- Records for processing:
* * * * *

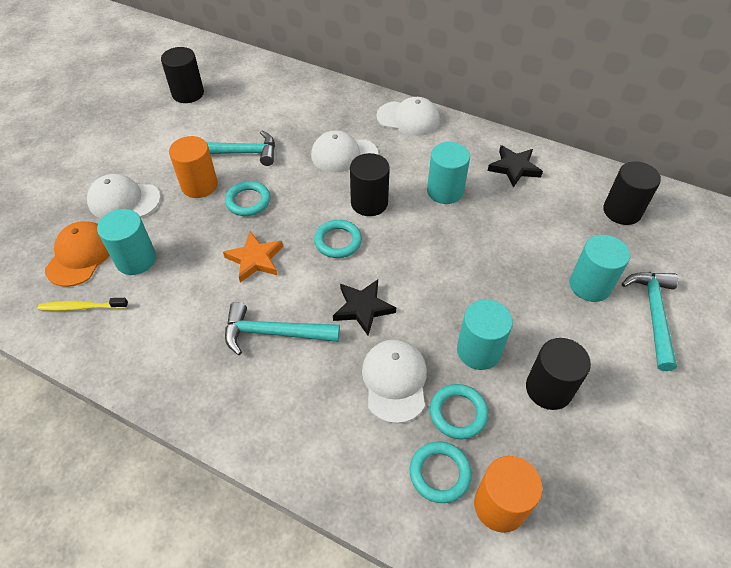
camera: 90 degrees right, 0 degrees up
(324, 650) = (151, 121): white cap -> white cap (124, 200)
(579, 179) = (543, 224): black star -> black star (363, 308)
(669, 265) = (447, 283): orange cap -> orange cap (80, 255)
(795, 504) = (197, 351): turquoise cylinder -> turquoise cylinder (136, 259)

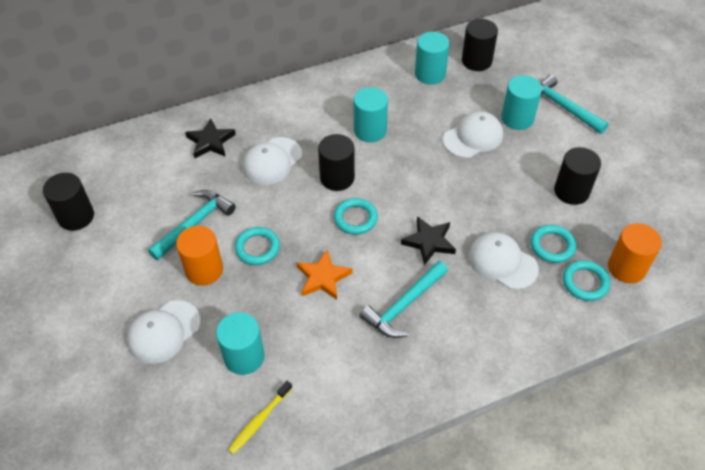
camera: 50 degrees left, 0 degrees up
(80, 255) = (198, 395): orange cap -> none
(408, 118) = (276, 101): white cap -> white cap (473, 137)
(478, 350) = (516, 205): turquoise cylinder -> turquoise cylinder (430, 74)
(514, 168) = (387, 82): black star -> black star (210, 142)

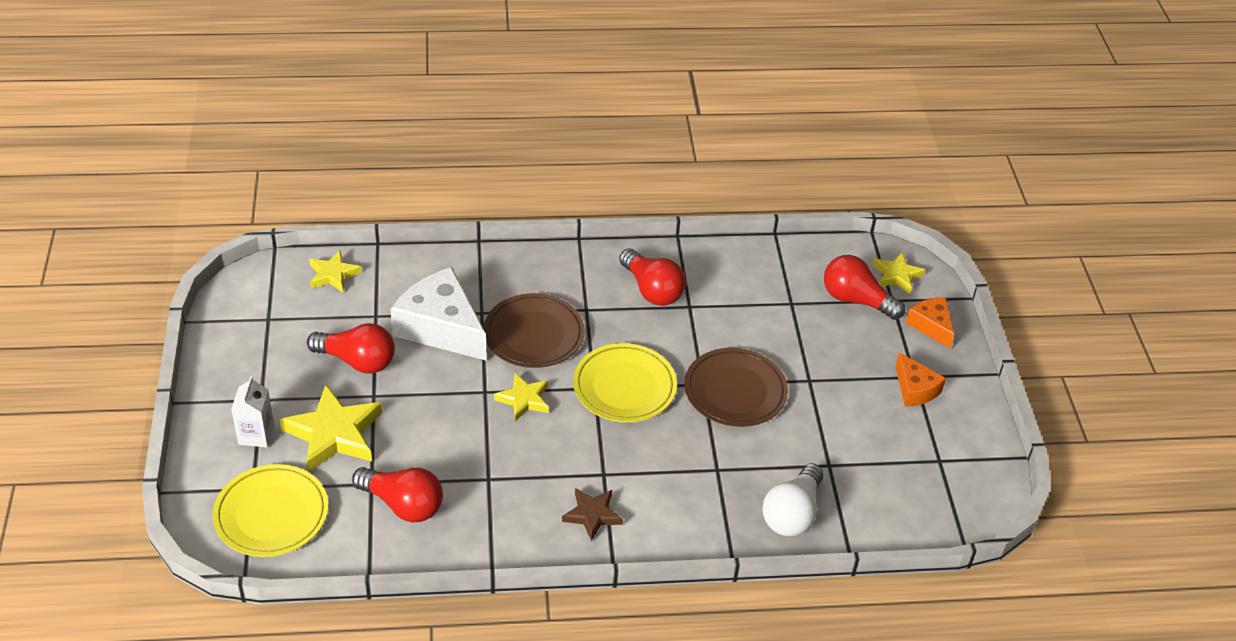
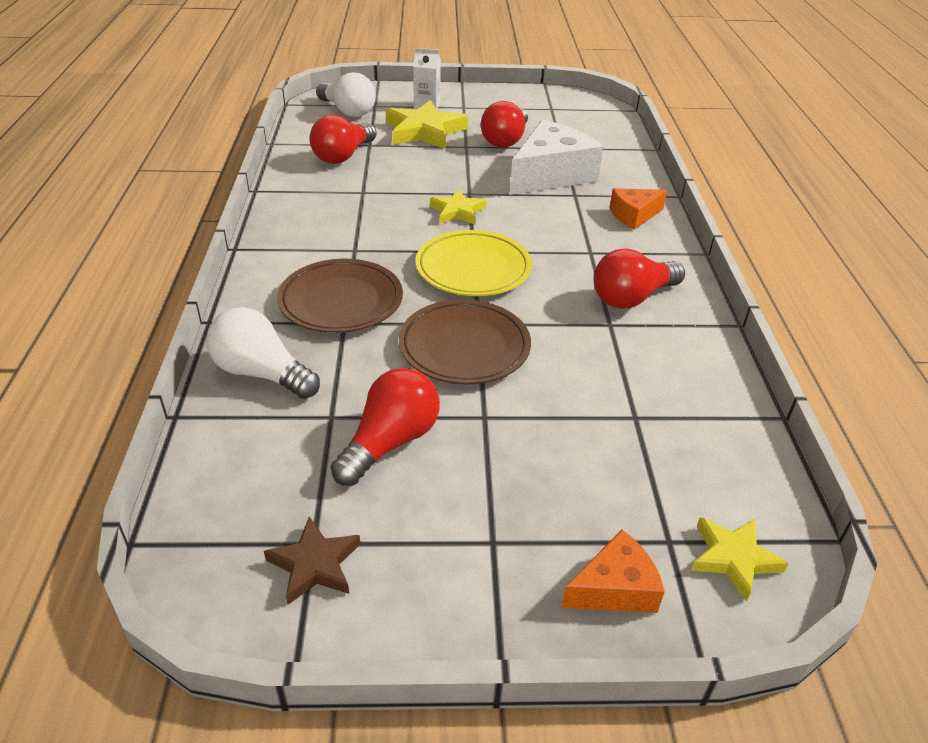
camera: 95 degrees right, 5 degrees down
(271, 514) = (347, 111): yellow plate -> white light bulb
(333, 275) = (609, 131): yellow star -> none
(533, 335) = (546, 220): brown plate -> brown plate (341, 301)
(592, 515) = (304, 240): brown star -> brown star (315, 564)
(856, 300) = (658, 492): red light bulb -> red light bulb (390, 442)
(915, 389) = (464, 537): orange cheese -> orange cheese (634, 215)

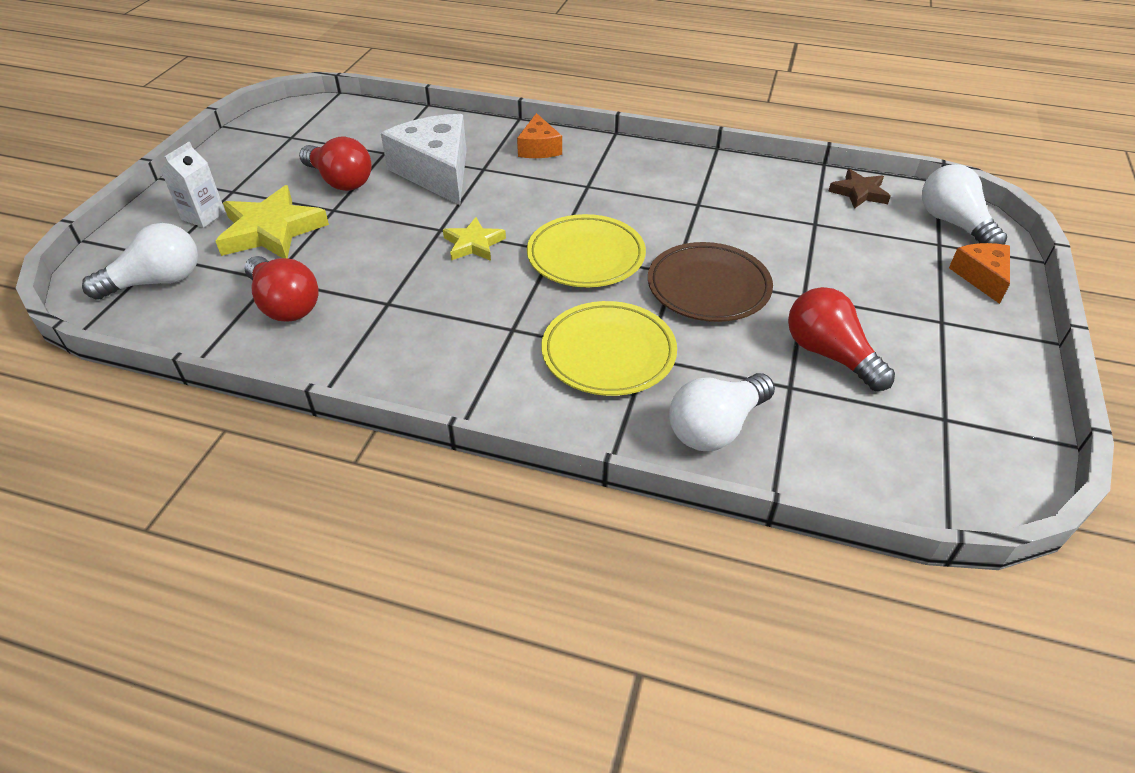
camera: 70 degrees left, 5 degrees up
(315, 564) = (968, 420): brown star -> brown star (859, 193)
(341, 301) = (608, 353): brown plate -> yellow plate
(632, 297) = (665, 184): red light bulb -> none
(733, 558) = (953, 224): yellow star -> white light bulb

* * * * *

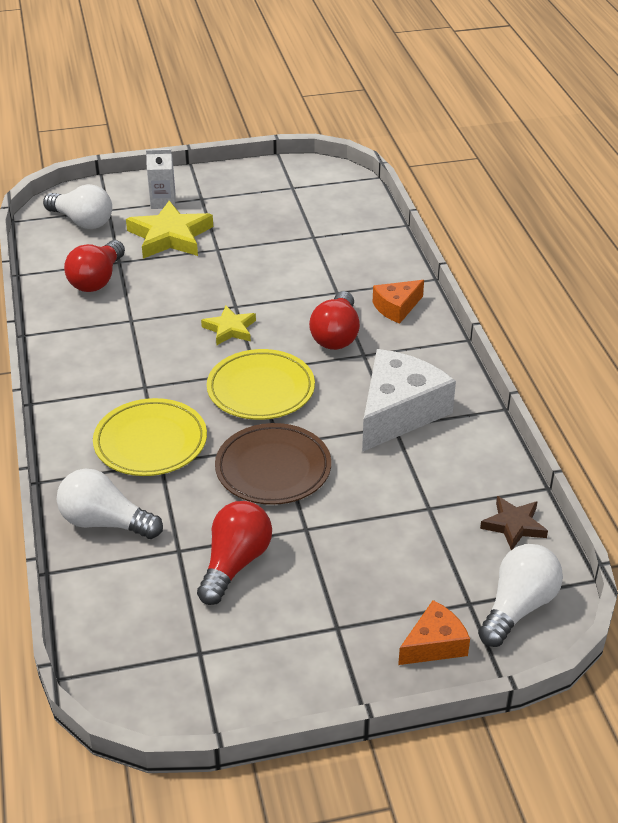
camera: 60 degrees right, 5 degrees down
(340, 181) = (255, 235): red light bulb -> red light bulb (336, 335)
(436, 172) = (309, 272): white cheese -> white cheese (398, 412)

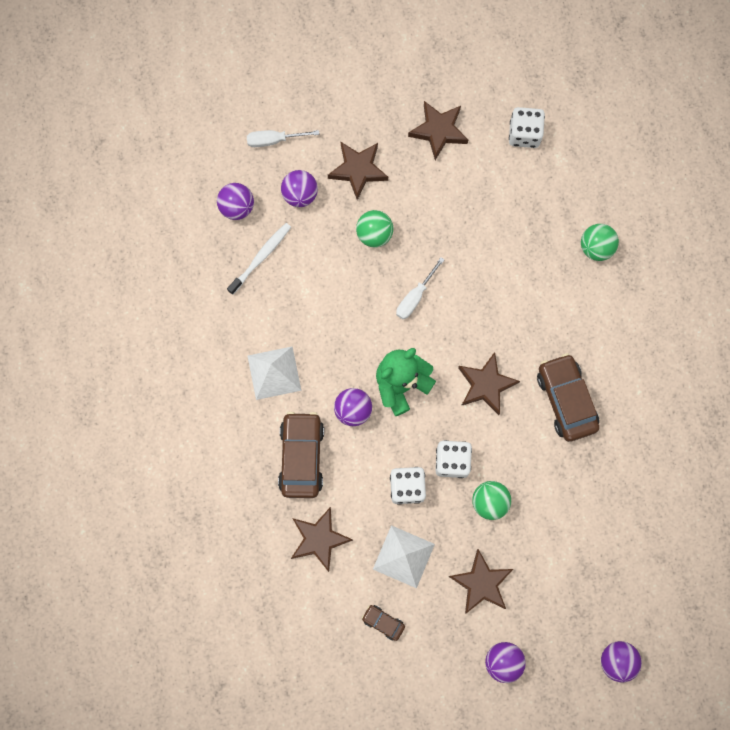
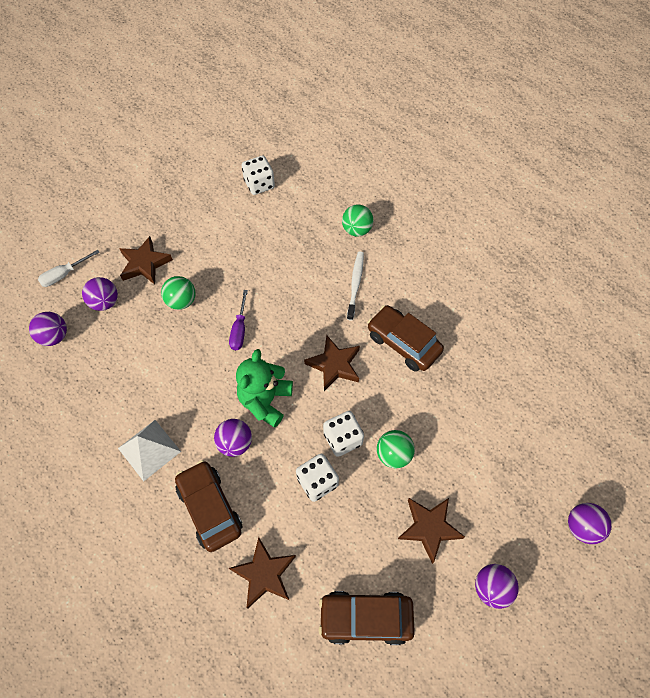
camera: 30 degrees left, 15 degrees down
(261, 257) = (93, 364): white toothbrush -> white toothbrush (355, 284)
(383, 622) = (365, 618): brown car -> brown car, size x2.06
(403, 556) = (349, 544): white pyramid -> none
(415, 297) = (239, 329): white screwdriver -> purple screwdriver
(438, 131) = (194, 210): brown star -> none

* * * * *

Could you reproduce, exactly, every line above from the line with "camera: 30 degrees left, 15 degrees down" to the line with "(438, 131) = (194, 210): brown star -> none", and no other line? Both ends count.

- Written response:
camera: 30 degrees left, 15 degrees down
(261, 257) = (93, 364): white toothbrush -> white toothbrush (355, 284)
(383, 622) = (365, 618): brown car -> brown car, size x2.06
(403, 556) = (349, 544): white pyramid -> none
(415, 297) = (239, 329): white screwdriver -> purple screwdriver
(438, 131) = (194, 210): brown star -> none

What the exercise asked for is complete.